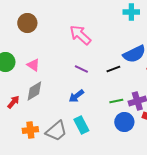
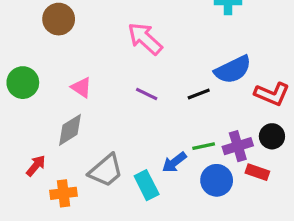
pink triangle: (33, 65) -> (81, 87), moved
blue arrow: (76, 96) -> (174, 162), moved
red arrow: (13, 102) -> (36, 166), moved
gray trapezoid: (56, 131) -> (106, 171), moved

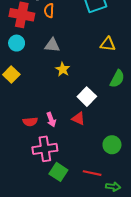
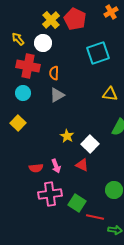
orange semicircle: (49, 11) -> (54, 73), moved
gray triangle: (52, 45) -> (57, 95), turned -35
yellow star: (63, 69) -> (67, 136), moved
green square: (58, 172) -> (77, 203), moved

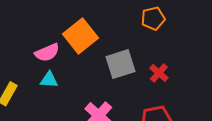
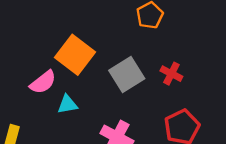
cyan triangle: (49, 80) -> (68, 104), moved

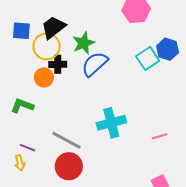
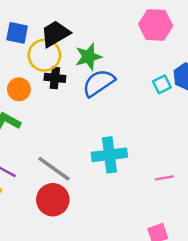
cyan square: (148, 58) -> (162, 84), size x0.7
orange circle: (44, 77) -> (19, 89), moved

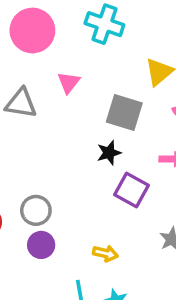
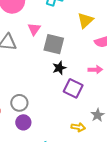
gray square: (124, 113) -> (54, 44), moved
yellow arrow: (105, 253) -> (78, 127), moved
▬▬▬▬▬▬▬▬▬▬
Retype the entire listing exactly as it appears, dropping only the pictures.

pink triangle: (33, 65) -> (81, 87), moved
blue arrow: (76, 96) -> (174, 162), moved
red arrow: (13, 102) -> (36, 166), moved
gray trapezoid: (56, 131) -> (106, 171), moved

orange semicircle: (49, 11) -> (54, 73), moved
gray triangle: (52, 45) -> (57, 95), turned -35
yellow star: (63, 69) -> (67, 136), moved
green square: (58, 172) -> (77, 203), moved

cyan triangle: (49, 80) -> (68, 104), moved

cyan square: (148, 58) -> (162, 84), size x0.7
orange circle: (44, 77) -> (19, 89), moved

gray square: (124, 113) -> (54, 44), moved
yellow arrow: (105, 253) -> (78, 127), moved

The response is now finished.